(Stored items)
---+---

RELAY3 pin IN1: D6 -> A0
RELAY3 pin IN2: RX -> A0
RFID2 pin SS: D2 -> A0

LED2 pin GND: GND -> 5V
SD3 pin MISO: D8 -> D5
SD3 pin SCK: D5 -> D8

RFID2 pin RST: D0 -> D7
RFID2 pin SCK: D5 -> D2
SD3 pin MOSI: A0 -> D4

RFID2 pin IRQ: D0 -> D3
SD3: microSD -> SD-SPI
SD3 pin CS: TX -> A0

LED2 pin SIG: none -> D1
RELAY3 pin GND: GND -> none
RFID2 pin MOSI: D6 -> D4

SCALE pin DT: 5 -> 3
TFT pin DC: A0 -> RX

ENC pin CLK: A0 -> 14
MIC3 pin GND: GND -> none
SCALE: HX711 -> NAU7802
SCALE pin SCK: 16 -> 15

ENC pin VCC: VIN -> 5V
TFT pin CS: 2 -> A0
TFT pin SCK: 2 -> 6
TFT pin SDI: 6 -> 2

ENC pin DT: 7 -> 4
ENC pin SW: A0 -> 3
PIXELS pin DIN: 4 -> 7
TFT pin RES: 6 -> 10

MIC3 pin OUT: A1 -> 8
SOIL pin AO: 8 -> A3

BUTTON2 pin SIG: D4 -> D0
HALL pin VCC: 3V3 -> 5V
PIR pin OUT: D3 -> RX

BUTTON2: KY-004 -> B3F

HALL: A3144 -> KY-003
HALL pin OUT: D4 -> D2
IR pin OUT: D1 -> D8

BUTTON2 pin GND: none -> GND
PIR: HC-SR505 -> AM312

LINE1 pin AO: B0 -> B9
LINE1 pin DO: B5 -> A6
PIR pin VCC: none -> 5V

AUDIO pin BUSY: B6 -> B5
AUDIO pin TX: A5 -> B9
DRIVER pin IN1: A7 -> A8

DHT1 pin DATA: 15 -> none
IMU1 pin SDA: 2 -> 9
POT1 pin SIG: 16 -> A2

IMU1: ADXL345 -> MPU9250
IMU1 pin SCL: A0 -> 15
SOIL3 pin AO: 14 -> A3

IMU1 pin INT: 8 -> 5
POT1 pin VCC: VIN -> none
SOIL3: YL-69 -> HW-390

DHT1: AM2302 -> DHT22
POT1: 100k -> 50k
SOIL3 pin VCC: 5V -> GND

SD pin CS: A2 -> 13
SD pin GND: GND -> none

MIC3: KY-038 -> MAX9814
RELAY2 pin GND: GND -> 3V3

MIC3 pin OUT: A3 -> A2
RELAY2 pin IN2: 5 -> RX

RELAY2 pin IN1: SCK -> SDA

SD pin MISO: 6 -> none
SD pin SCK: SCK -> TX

---+---

- _The task_: The records above should be copied out again in full, exactly as they appear.

- _Finished task_:
RELAY3 pin IN1: D6 -> A0
RELAY3 pin IN2: RX -> A0
RFID2 pin SS: D2 -> A0

LED2 pin GND: GND -> 5V
SD3 pin MISO: D8 -> D5
SD3 pin SCK: D5 -> D8

RFID2 pin RST: D0 -> D7
RFID2 pin SCK: D5 -> D2
SD3 pin MOSI: A0 -> D4

RFID2 pin IRQ: D0 -> D3
SD3: microSD -> SD-SPI
SD3 pin CS: TX -> A0

LED2 pin SIG: none -> D1
RELAY3 pin GND: GND -> none
RFID2 pin MOSI: D6 -> D4

SCALE pin DT: 5 -> 3
TFT pin DC: A0 -> RX

ENC pin CLK: A0 -> 14
MIC3 pin GND: GND -> none
SCALE: HX711 -> NAU7802
SCALE pin SCK: 16 -> 15

ENC pin VCC: VIN -> 5V
TFT pin CS: 2 -> A0
TFT pin SCK: 2 -> 6
TFT pin SDI: 6 -> 2

ENC pin DT: 7 -> 4
ENC pin SW: A0 -> 3
PIXELS pin DIN: 4 -> 7
TFT pin RES: 6 -> 10

MIC3 pin OUT: A1 -> 8
SOIL pin AO: 8 -> A3

BUTTON2 pin SIG: D4 -> D0
HALL pin VCC: 3V3 -> 5V
PIR pin OUT: D3 -> RX

BUTTON2: KY-004 -> B3F

HALL: A3144 -> KY-003
HALL pin OUT: D4 -> D2
IR pin OUT: D1 -> D8

BUTTON2 pin GND: none -> GND
PIR: HC-SR505 -> AM312

LINE1 pin AO: B0 -> B9
LINE1 pin DO: B5 -> A6
PIR pin VCC: none -> 5V

AUDIO pin BUSY: B6 -> B5
AUDIO pin TX: A5 -> B9
DRIVER pin IN1: A7 -> A8

DHT1 pin DATA: 15 -> none
IMU1 pin SDA: 2 -> 9
POT1 pin SIG: 16 -> A2

IMU1: ADXL345 -> MPU9250
IMU1 pin SCL: A0 -> 15
SOIL3 pin AO: 14 -> A3

IMU1 pin INT: 8 -> 5
POT1 pin VCC: VIN -> none
SOIL3: YL-69 -> HW-390

DHT1: AM2302 -> DHT22
POT1: 100k -> 50k
SOIL3 pin VCC: 5V -> GND

SD pin CS: A2 -> 13
SD pin GND: GND -> none

MIC3: KY-038 -> MAX9814
RELAY2 pin GND: GND -> 3V3

MIC3 pin OUT: A3 -> A2
RELAY2 pin IN2: 5 -> RX

RELAY2 pin IN1: SCK -> SDA

SD pin MISO: 6 -> none
SD pin SCK: SCK -> TX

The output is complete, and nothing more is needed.